Your copy of the entries below should hold exactly the lines from the one containing "plant: (1199, 322) -> (137, 89), moved" to the one containing "plant: (55, 171) -> (140, 177), added", inclusive, and no pictures.

> [Source records]
........

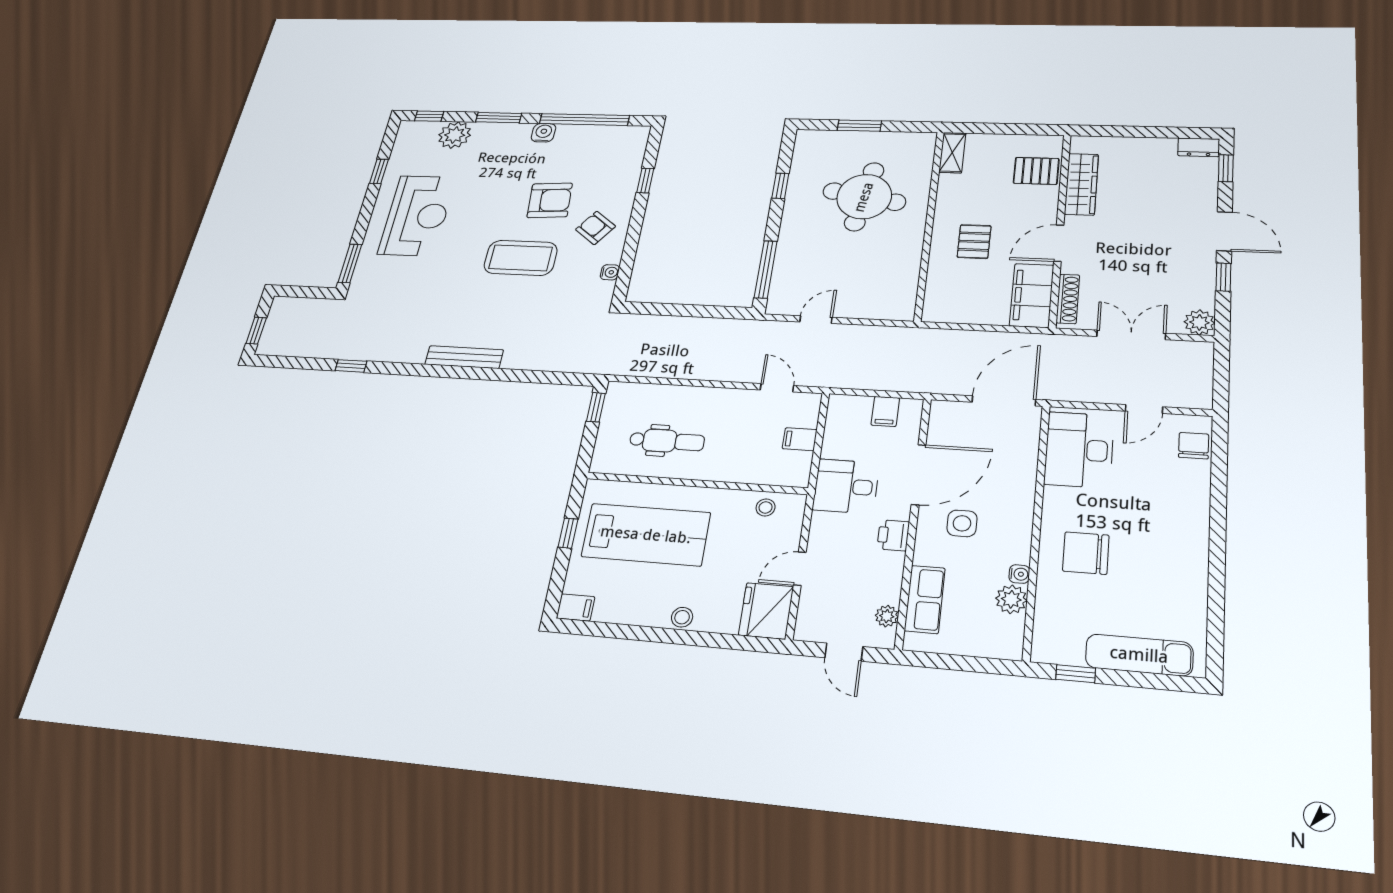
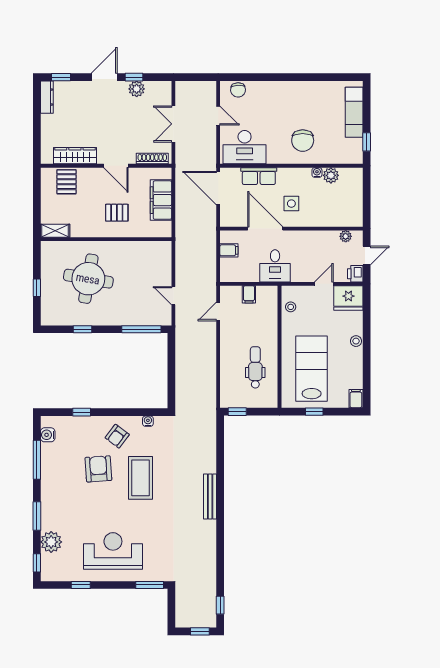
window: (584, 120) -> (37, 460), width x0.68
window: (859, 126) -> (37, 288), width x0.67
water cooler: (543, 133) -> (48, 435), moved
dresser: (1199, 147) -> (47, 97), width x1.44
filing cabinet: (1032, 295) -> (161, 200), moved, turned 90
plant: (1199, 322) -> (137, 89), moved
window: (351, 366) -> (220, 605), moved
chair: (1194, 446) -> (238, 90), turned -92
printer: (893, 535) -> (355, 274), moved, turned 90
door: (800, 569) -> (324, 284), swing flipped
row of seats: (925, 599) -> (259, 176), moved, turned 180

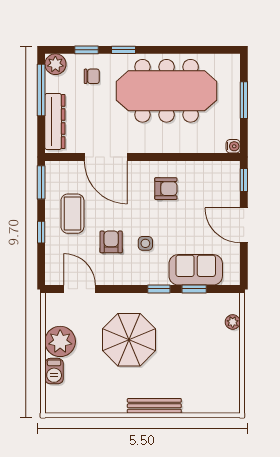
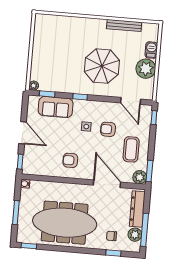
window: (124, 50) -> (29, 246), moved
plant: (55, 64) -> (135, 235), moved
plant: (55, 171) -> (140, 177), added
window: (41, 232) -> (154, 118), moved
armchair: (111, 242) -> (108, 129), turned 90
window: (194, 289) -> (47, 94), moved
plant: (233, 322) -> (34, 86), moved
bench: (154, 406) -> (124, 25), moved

........

> [Written answer]
plant: (1199, 322) -> (137, 89), moved
window: (351, 366) -> (220, 605), moved
chair: (1194, 446) -> (238, 90), turned -92
printer: (893, 535) -> (355, 274), moved, turned 90
door: (800, 569) -> (324, 284), swing flipped
row of seats: (925, 599) -> (259, 176), moved, turned 180

window: (124, 50) -> (29, 246), moved
plant: (55, 64) -> (135, 235), moved
plant: (55, 171) -> (140, 177), added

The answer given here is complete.